━━ Data for analysis

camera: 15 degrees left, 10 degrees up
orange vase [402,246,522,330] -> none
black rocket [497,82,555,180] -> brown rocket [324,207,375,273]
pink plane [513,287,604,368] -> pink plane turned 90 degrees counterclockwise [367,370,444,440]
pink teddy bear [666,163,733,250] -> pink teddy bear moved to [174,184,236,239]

━━━━
━━ Data for analysis

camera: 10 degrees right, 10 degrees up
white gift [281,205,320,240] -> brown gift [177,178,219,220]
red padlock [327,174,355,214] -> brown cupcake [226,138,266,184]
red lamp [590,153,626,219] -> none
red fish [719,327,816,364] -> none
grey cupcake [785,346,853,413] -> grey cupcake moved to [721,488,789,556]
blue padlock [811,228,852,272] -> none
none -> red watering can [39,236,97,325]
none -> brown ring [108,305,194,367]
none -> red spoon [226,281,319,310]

━━━━
━━ Data for analysis

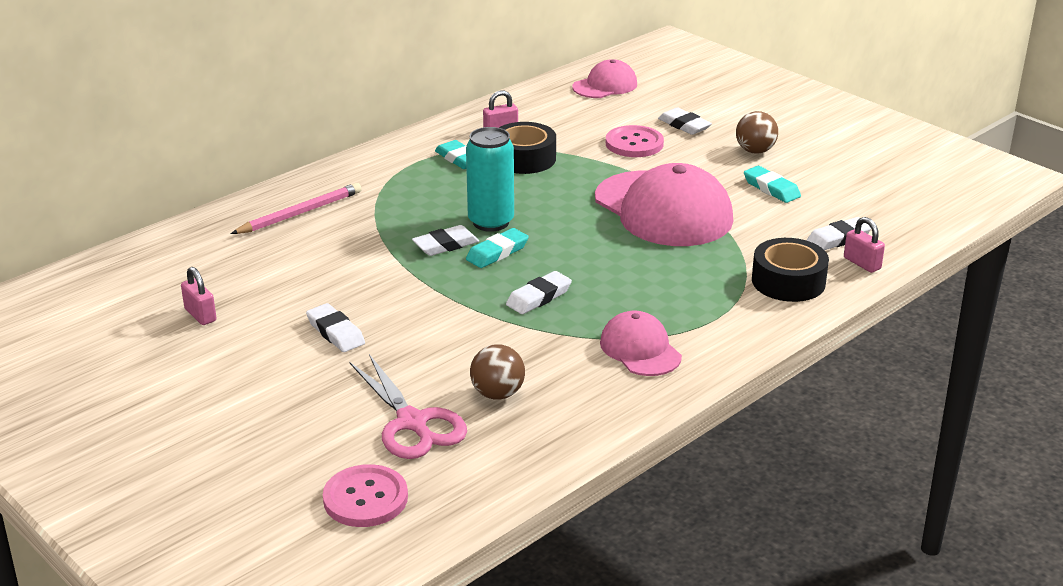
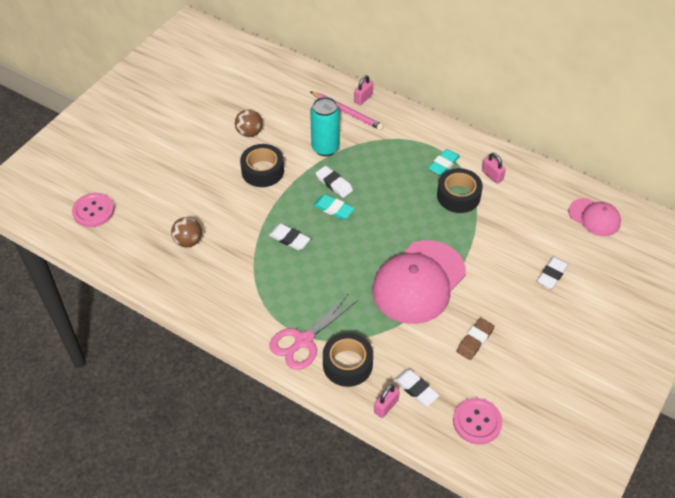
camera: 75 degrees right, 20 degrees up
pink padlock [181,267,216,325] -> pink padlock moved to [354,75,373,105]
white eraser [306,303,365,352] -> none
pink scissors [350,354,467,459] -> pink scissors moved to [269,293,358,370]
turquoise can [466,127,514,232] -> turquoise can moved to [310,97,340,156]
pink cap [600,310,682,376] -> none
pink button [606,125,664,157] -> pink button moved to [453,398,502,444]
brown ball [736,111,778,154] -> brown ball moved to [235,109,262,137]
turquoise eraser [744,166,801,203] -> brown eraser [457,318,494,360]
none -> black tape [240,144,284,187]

━━━━

Problem statement ▸
Could you restate word for word the lines above, from the one that contains "red fish [719,327,816,364] -> none" through the one that contains "none -> red spoon [226,281,319,310]", and no others?

Solution to this exercise ▸
red fish [719,327,816,364] -> none
grey cupcake [785,346,853,413] -> grey cupcake moved to [721,488,789,556]
blue padlock [811,228,852,272] -> none
none -> red watering can [39,236,97,325]
none -> brown ring [108,305,194,367]
none -> red spoon [226,281,319,310]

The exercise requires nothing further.